*** Opening of Dataset content ***

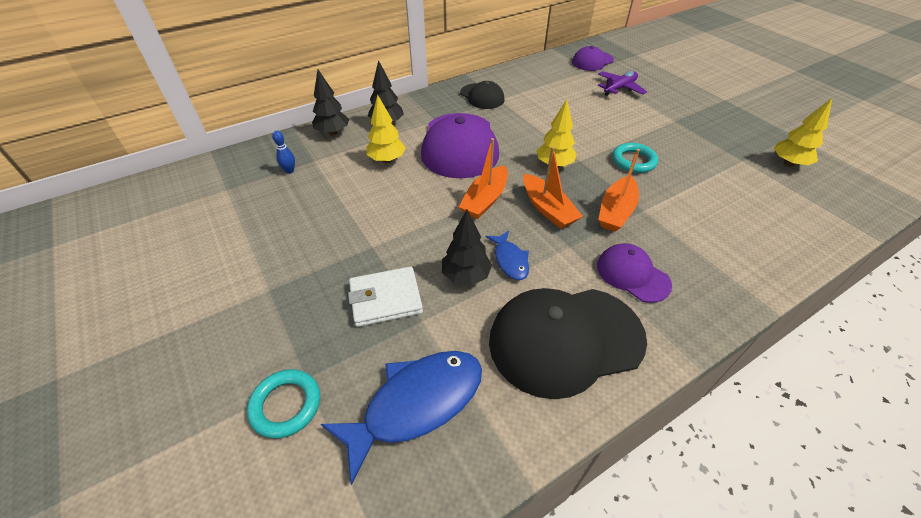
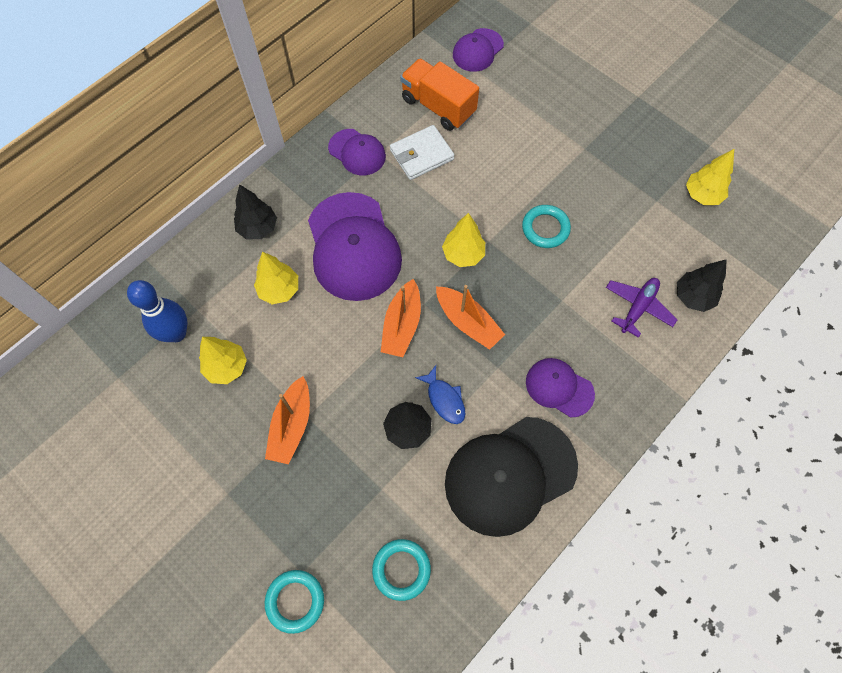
camera: 15 degrees left, 20 degrees up
(289, 171) = (176, 333): blue bowling pin -> blue bowling pin, size x2.08
(318, 199) = (226, 367): none -> yellow tree
(333, 132) = (200, 259): black tree -> black tree (693, 297)
(385, 299) = (341, 474): white wallet -> white wallet (421, 155)
(416, 403) = (401, 569): blue fish -> turquoise ring
(482, 96) = (357, 152): black cap -> purple cap
(554, 83) = (438, 106): none -> orange truck
(616, 211) = (535, 309): orange boat -> orange boat (291, 426)
(619, 88) = (517, 100): purple plane -> purple plane (638, 307)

*** Close of Dataset content ***

__Action item__
No line before the one containing "(333, 132) = (200, 259): black" should be copied; restate that line and all the rest through the end of the data above word for word.

__Solution for this problem__
(333, 132) = (200, 259): black tree -> black tree (693, 297)
(385, 299) = (341, 474): white wallet -> white wallet (421, 155)
(416, 403) = (401, 569): blue fish -> turquoise ring
(482, 96) = (357, 152): black cap -> purple cap
(554, 83) = (438, 106): none -> orange truck
(616, 211) = (535, 309): orange boat -> orange boat (291, 426)
(619, 88) = (517, 100): purple plane -> purple plane (638, 307)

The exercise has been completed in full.